*Work item*.
List the lines of this listing that hold the word "degrees".

*Supplied data*.

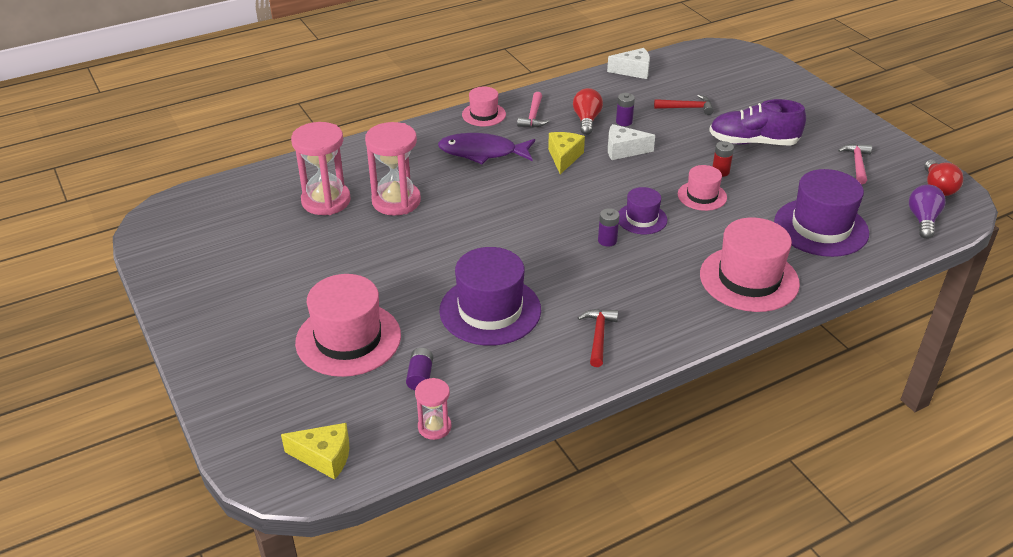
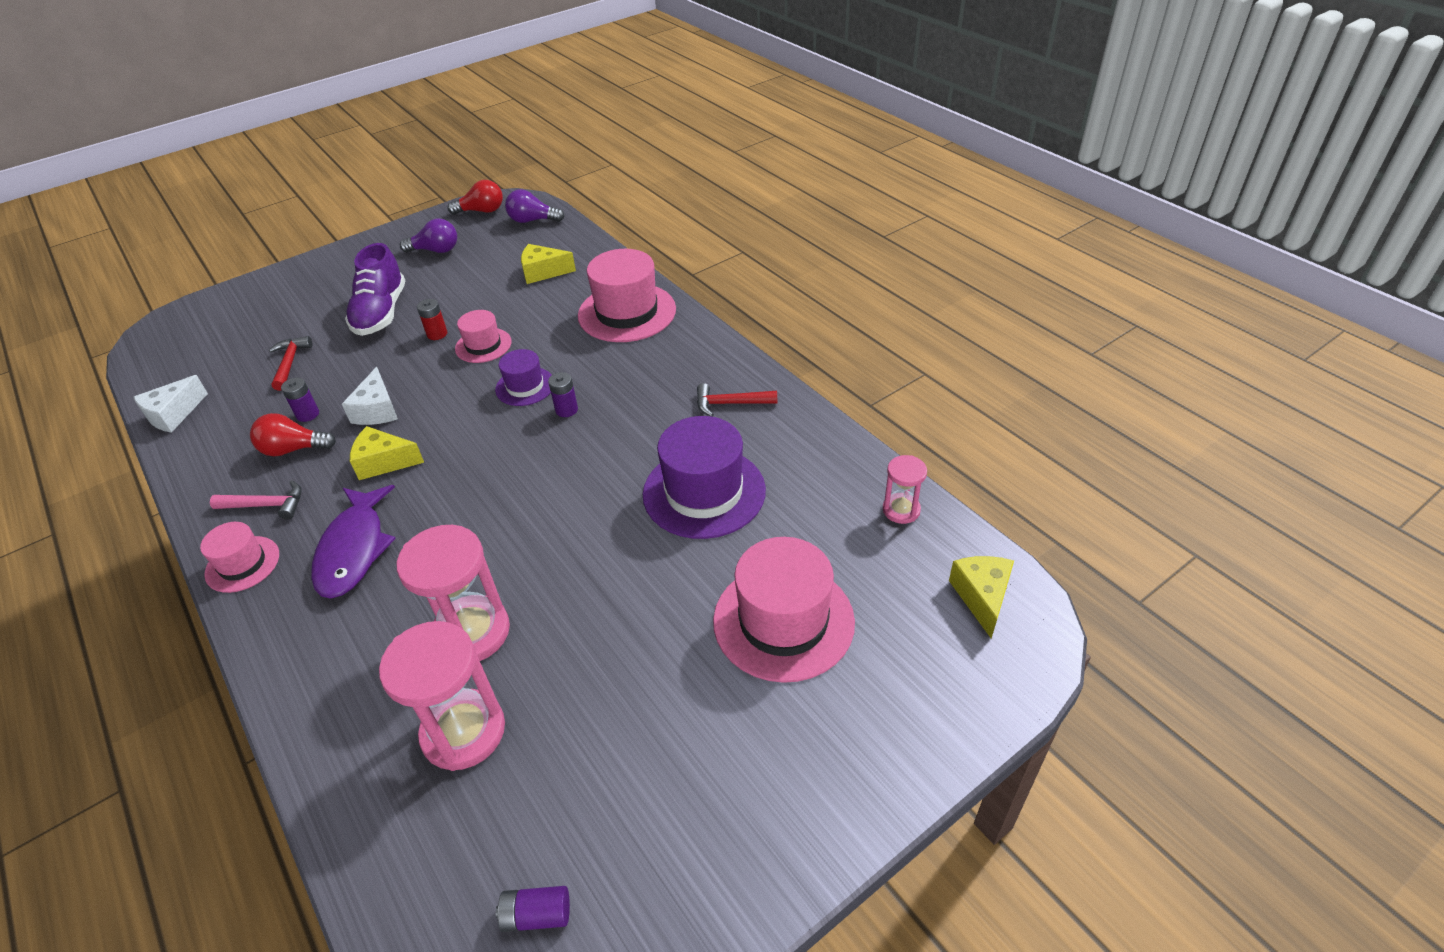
camera: 95 degrees left, 5 degrees up
(420, 376) = (829, 536): purple battery -> purple battery (537, 914)
(633, 71) = (173, 414): white cheese -> white cheese turned 135 degrees counterclockwise
(821, 227) = (543, 272): purple hat -> yellow cheese
(857, 164) = (436, 250): pink hammer -> purple light bulb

*Solution for this problem*.
camera: 95 degrees left, 5 degrees up
(633, 71) = (173, 414): white cheese -> white cheese turned 135 degrees counterclockwise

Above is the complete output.